Exercise directions
Copy out all the items below line for line, leaving out the pictures.

Task inputs
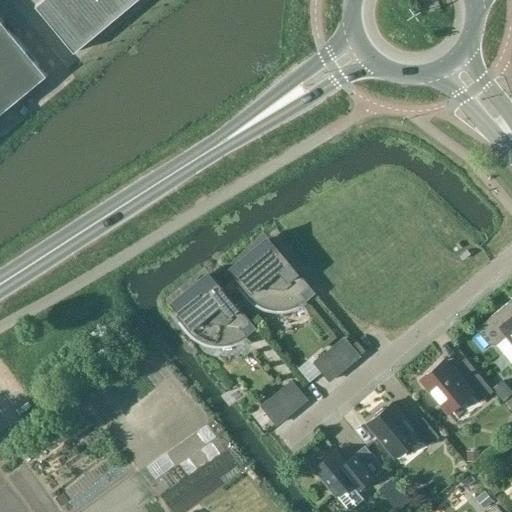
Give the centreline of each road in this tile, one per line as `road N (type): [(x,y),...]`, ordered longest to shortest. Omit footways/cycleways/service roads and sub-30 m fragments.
road 1 (tertiary): [(0,285),(360,50)]
road 2 (residential): [(511,256),(293,433)]
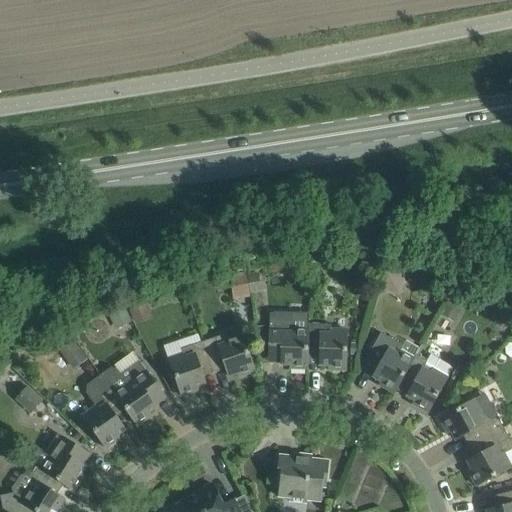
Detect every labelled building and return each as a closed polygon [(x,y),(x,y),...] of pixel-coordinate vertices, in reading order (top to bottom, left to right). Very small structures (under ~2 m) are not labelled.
[(269,336),(268,356),(280,356),(280,364),(290,365),(289,368),(307,369),(307,365),(307,358),(307,357),(308,324),(308,330),(292,329),(292,324),(293,314),(270,314),(269,323),(269,336)] [(437,334),(453,338),(457,321),(441,317),(437,334)] [(308,324),(307,357),(319,357),(319,365),(328,366),(328,370),(346,370),(346,360),(346,350),(347,331),(331,330),(331,325),(308,324)] [(381,382),(379,385),(394,393),(403,377),(413,359),(412,359),(400,352),(403,346),(380,333),(364,363),(376,370),(372,377),(381,382)] [(241,334),(226,339),(225,334),(203,342),(214,373),(225,369),(228,377),(237,373),(238,377),(254,371),(247,352),(241,334)] [(203,342),(181,349),(183,355),(168,360),(174,378),(181,397),(197,391),(196,387),(205,384),(203,377),(214,373),(203,342)] [(414,401),(412,404),(428,413),(437,395),(453,368),(430,355),(427,361),(415,354),(412,359),(413,359),(403,377),(413,383),(406,396),(414,401)] [(116,369),(110,368),(100,376),(125,411),(136,426),(150,416),(148,413),(156,407),(151,401),(161,394),(138,362),(124,372),(120,375),(116,369)] [(86,394),(95,407),(82,417),(93,432),(105,449),(119,438),(117,435),(125,430),(116,417),(125,411),(100,376),(86,386),(86,394)] [(30,386),(19,400),(37,415),(48,402),(30,386)] [(451,432),(455,440),(463,437),(468,447),(503,429),(497,417),(490,420),(486,411),(481,414),(473,400),(439,418),(448,434),(451,432)] [(471,470),(468,471),(476,487),(511,468),(503,454),(511,449),(511,444),(503,429),(468,447),(474,457),(467,461),(471,470)] [(31,444),(22,459),(36,468),(63,485),(73,492),(83,477),(80,475),(85,467),(78,462),(84,452),(67,442),(62,438),(57,435),(45,453),(31,444)] [(307,500),(320,502),(322,487),(326,488),(328,462),(311,460),(311,456),(302,455),(301,459),(278,456),(275,482),(279,483),(277,497),(289,498),(288,502),(306,504),(307,500)] [(13,493),(0,495),(0,496),(3,509),(7,511),(59,511),(62,509),(59,507),(64,499),(57,495),(63,485),(36,468),(29,478),(37,483),(32,490),(29,488),(22,499),(13,493)] [(239,511),(234,500),(222,506),(219,500),(211,484),(204,488),(206,492),(194,498),(176,506),(179,511),(176,511),(174,509),(170,511),(239,511)] [(486,511),(511,511),(511,491),(491,497),(494,509),(486,511)]
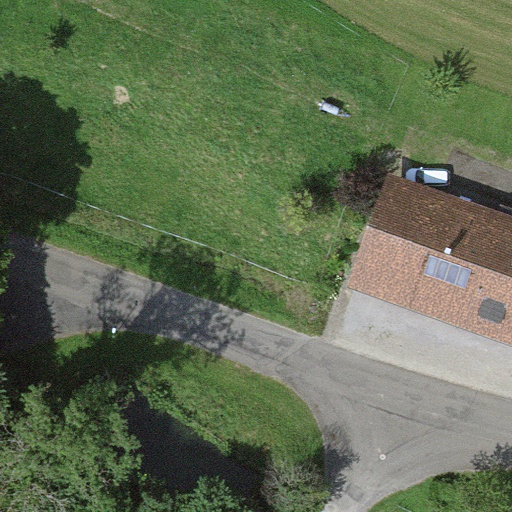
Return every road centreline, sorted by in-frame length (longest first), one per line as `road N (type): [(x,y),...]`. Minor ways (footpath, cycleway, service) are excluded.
road 1 (unclassified): [(124,298),(401,401),(511,428)]
road 2 (unclassified): [(0,252),(124,298)]
road 3 (track): [(401,401),(332,511)]
road 4 (unclassified): [(0,329),(124,298)]
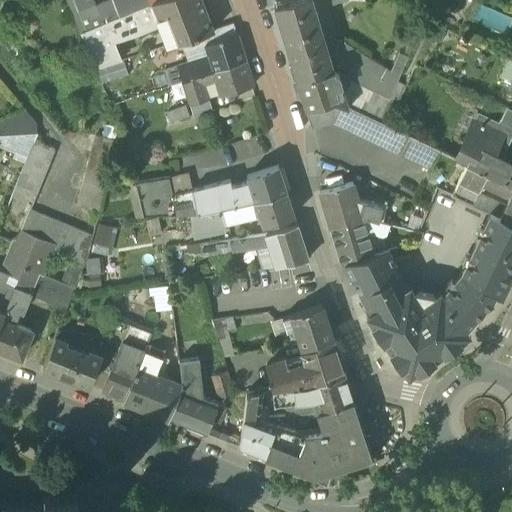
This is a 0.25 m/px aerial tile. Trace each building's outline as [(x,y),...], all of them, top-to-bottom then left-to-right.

Result for this task
Give the centreline of each road in this tile, one per line as `road N (type): [(x,y),...]`, ordered longest to shortest. Omit footways/cycleways/service roads and sub-30 m fragments.
road 1 (tertiary): [(0,285),(360,50)]
road 2 (residential): [(511,256),(293,433)]
Detect every labelled building and return each as a closed polygon [(x,y),(x,y),...] of pixel-coordinate vertices, in reading order (top to bottom, left to right). Very small structures (under ~2 m) are not labelled.
[(269,336),(268,356),(280,356),(280,364),(290,365),(289,368),(307,369),(307,365),(307,358),(307,357),(308,324),(308,330),(292,329),(292,324),(293,314),(270,314),(269,323),(269,336)] [(437,334),(453,338),(457,321),(441,317),(437,334)] [(308,324),(307,357),(319,357),(319,365),(328,366),(328,370),(346,370),(346,360),(346,350),(347,331),(331,330),(331,325),(308,324)] [(381,382),(379,385),(394,393),(403,377),(413,359),(412,359),(400,352),(403,346),(380,333),(364,363),(376,370),(372,377),(381,382)] [(241,334),(226,339),(225,334),(203,342),(214,373),(225,369),(228,377),(237,373),(238,377),(254,371),(247,352),(241,334)] [(203,342),(181,349),(183,355),(168,360),(174,378),(181,397),(197,391),(196,387),(205,384),(203,377),(214,373),(203,342)] [(414,401),(412,404),(428,413),(437,395),(453,368),(430,355),(427,361),(415,354),(412,359),(413,359),(403,377),(413,383),(406,396),(414,401)] [(116,369),(110,368),(100,376),(125,411),(136,426),(150,416),(148,413),(156,407),(151,401),(161,394),(138,362),(124,372),(120,375),(116,369)] [(86,394),(95,407),(82,417),(93,432),(105,449),(119,438),(117,435),(125,430),(116,417),(125,411),(100,376),(86,386),(86,394)] [(30,386),(19,400),(37,415),(48,402),(30,386)] [(451,432),(455,440),(463,437),(468,447),(503,429),(497,417),(490,420),(486,411),(481,414),(473,400),(439,418),(448,434),(451,432)] [(471,470),(468,471),(476,487),(511,468),(503,454),(511,449),(511,444),(503,429),(468,447),(474,457),(467,461),(471,470)] [(31,444),(22,459),(36,468),(63,485),(73,492),(83,477),(80,475),(85,467),(78,462),(84,452),(67,442),(62,438),(57,435),(45,453),(31,444)] [(307,500),(320,502),(322,487),(326,488),(328,462),(311,460),(311,456),(302,455),(301,459),(278,456),(275,482),(279,483),(277,497),(289,498),(288,502),(306,504),(307,500)] [(13,493),(0,495),(0,496),(3,509),(7,511),(59,511),(62,509),(59,507),(64,499),(57,495),(63,485),(36,468),(29,478),(37,483),(32,490),(29,488),(22,499),(13,493)] [(239,511),(234,500),(222,506),(219,500),(211,484),(204,488),(206,492),(194,498),(176,506),(179,511),(176,511),(174,509),(170,511),(239,511)] [(486,511),(511,511),(511,491),(491,497),(494,509),(486,511)]
Return every road centreline, sorted by in-frame length (longest first), one per line as `road N (type): [(x,y),...]`. Minor ways (footpath, cycleway, service) are excluded.
road 1 (unclassified): [(124,298),(401,401),(511,428)]
road 2 (unclassified): [(0,252),(124,298)]
road 3 (track): [(401,401),(332,511)]
road 4 (unclassified): [(0,329),(124,298)]
This is a 0.25 m/px aerial tile. Trace each building's outline as [(x,y),...], all of them, top-to-bottom then left-to-right.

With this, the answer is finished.